▶ [Exercise] Whatever appears in the entries must be given again exactly.

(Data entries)
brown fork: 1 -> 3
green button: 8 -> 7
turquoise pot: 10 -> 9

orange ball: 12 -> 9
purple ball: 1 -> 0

▶ [Exercise result]
brown fork: 1 -> 3
green button: 8 -> 7
turquoise pot: 10 -> 9

orange ball: 12 -> 9
purple ball: 1 -> 0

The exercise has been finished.